What is needed> What you produce should be an exact transcription of the data, minus any pictures.

Extracted data>
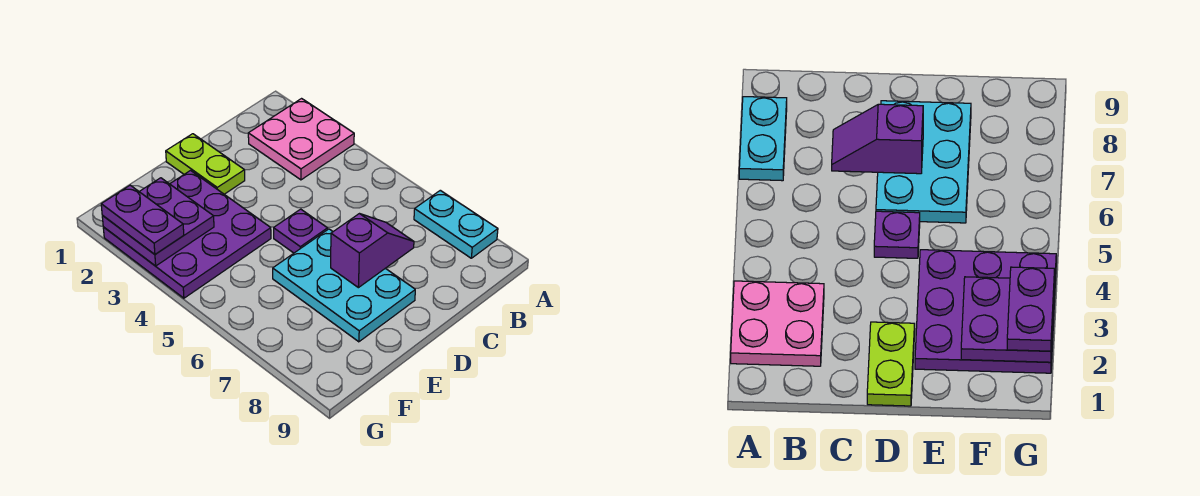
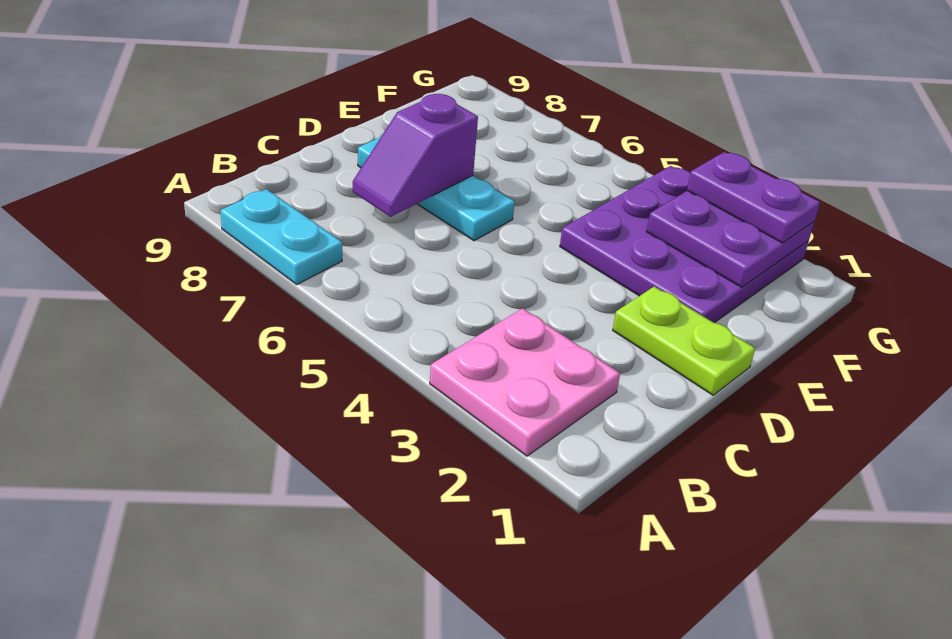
purple plate D5 level 1 -> none
cyan plate D6:E8 level 1 -> cyan plate D6:D8 level 1

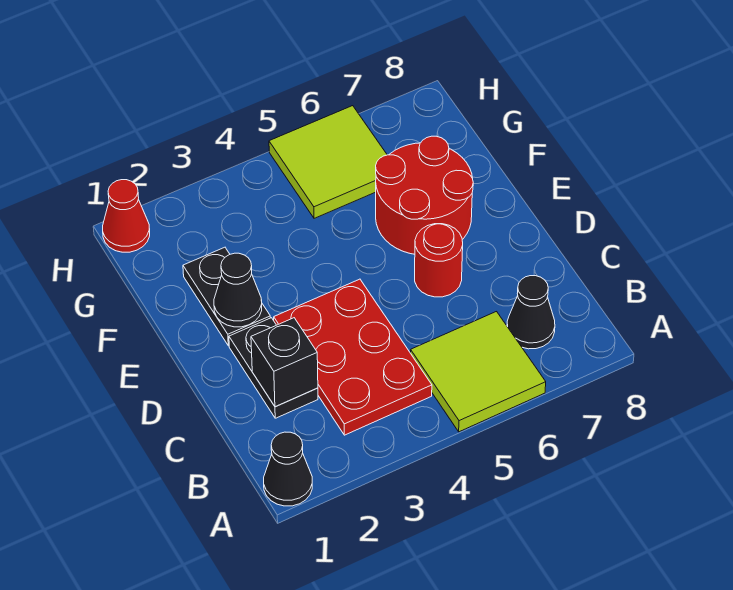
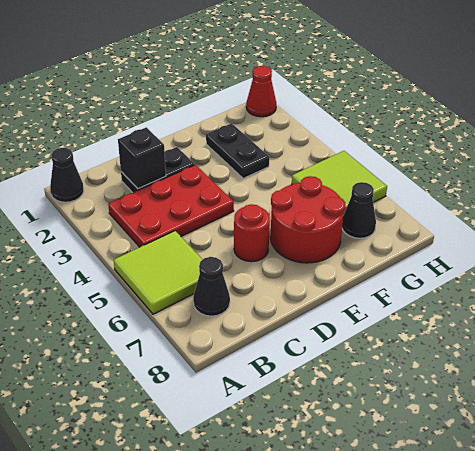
black plate E2:F2 level 1 -> black plate F2:F3 level 1
black cone E2 level 2 -> black cone G7 level 1

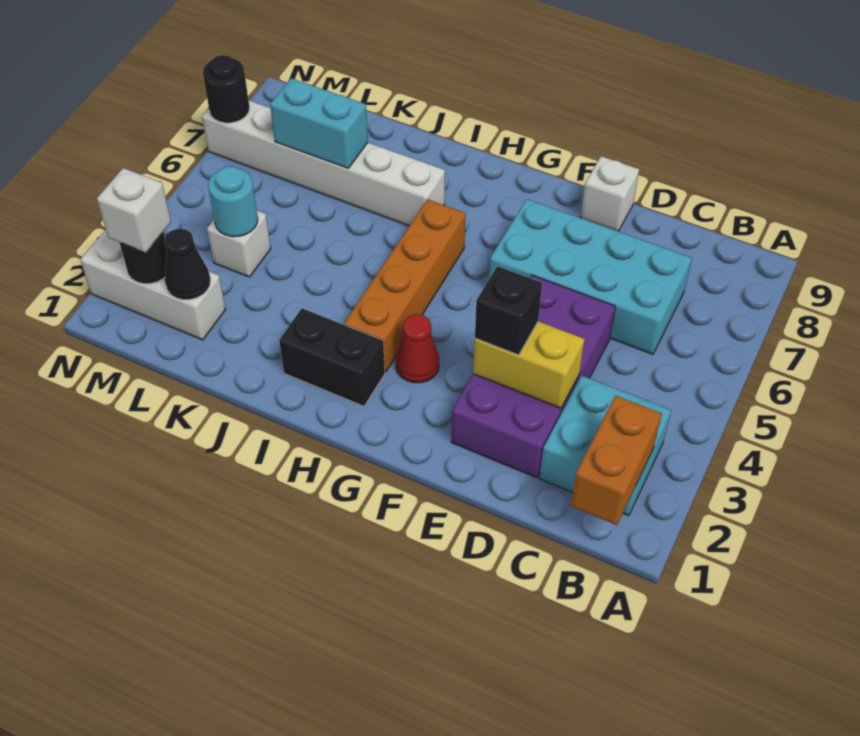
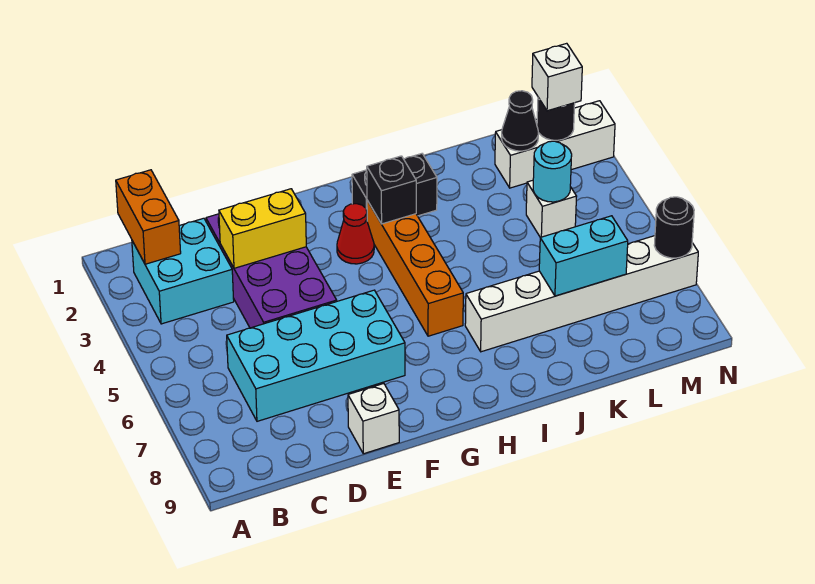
black brick E3 level 3 -> black brick H3 level 2

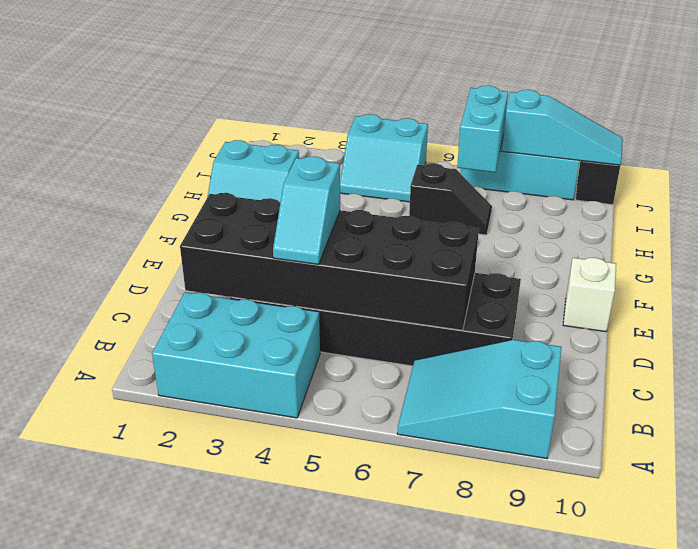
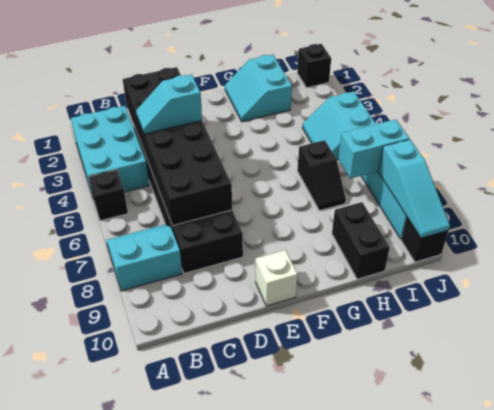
none -> black brick A5 level 1
cyan slope A7:B9 level 1 top 9 -> cyan slope A7:B8 level 1 top 8
none -> black brick H9:H10 level 1
none -> black brick J1 level 1

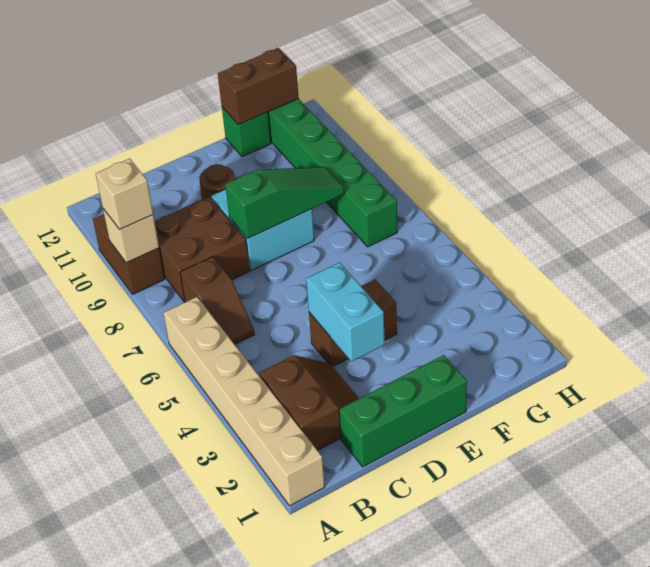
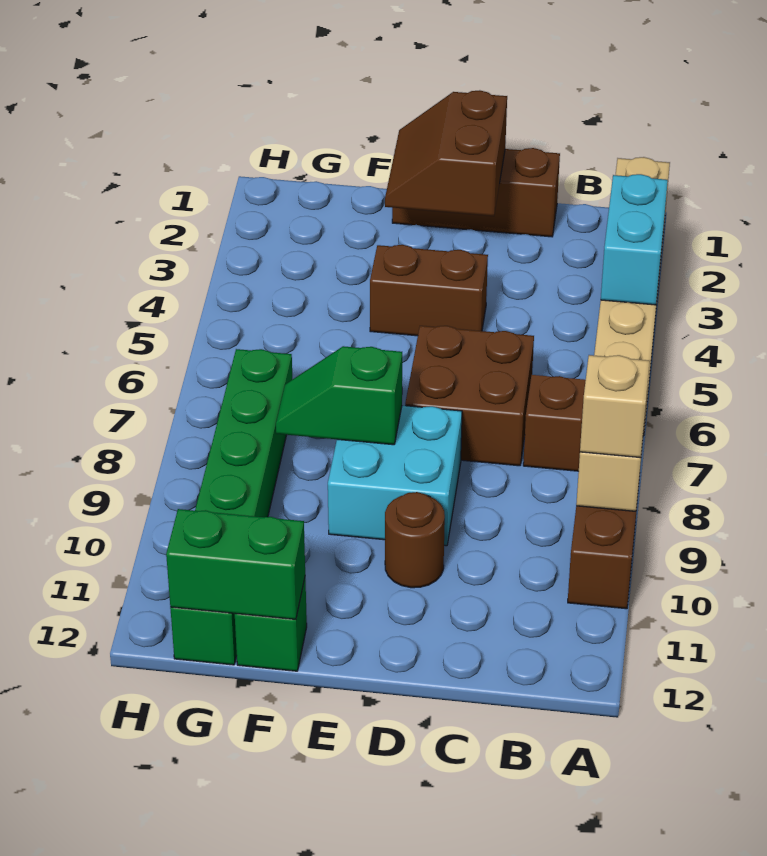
brown slope B2:C3 level 1 top B -> brown slope D1:E2 level 2 top D
brown brick B8:C9 level 1 -> brown brick C6:D7 level 1
green brick C1:E1 level 1 -> brown brick C1:E1 level 1
cyan brick D3:D4 level 2 -> cyan brick A3:A4 level 2
green slope D8:F8 level 2 top D -> green slope E8:F8 level 2 top E
brown brick F12:G12 level 2 -> green brick F12:G12 level 2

Task answer>
purple plate D5 level 1 -> none
cyan plate D6:E8 level 1 -> cyan plate D6:D8 level 1

black plate E2:F2 level 1 -> black plate F2:F3 level 1
black cone E2 level 2 -> black cone G7 level 1

black brick E3 level 3 -> black brick H3 level 2

none -> black brick A5 level 1
cyan slope A7:B9 level 1 top 9 -> cyan slope A7:B8 level 1 top 8
none -> black brick H9:H10 level 1
none -> black brick J1 level 1

brown slope B2:C3 level 1 top B -> brown slope D1:E2 level 2 top D
brown brick B8:C9 level 1 -> brown brick C6:D7 level 1
green brick C1:E1 level 1 -> brown brick C1:E1 level 1
cyan brick D3:D4 level 2 -> cyan brick A3:A4 level 2
green slope D8:F8 level 2 top D -> green slope E8:F8 level 2 top E
brown brick F12:G12 level 2 -> green brick F12:G12 level 2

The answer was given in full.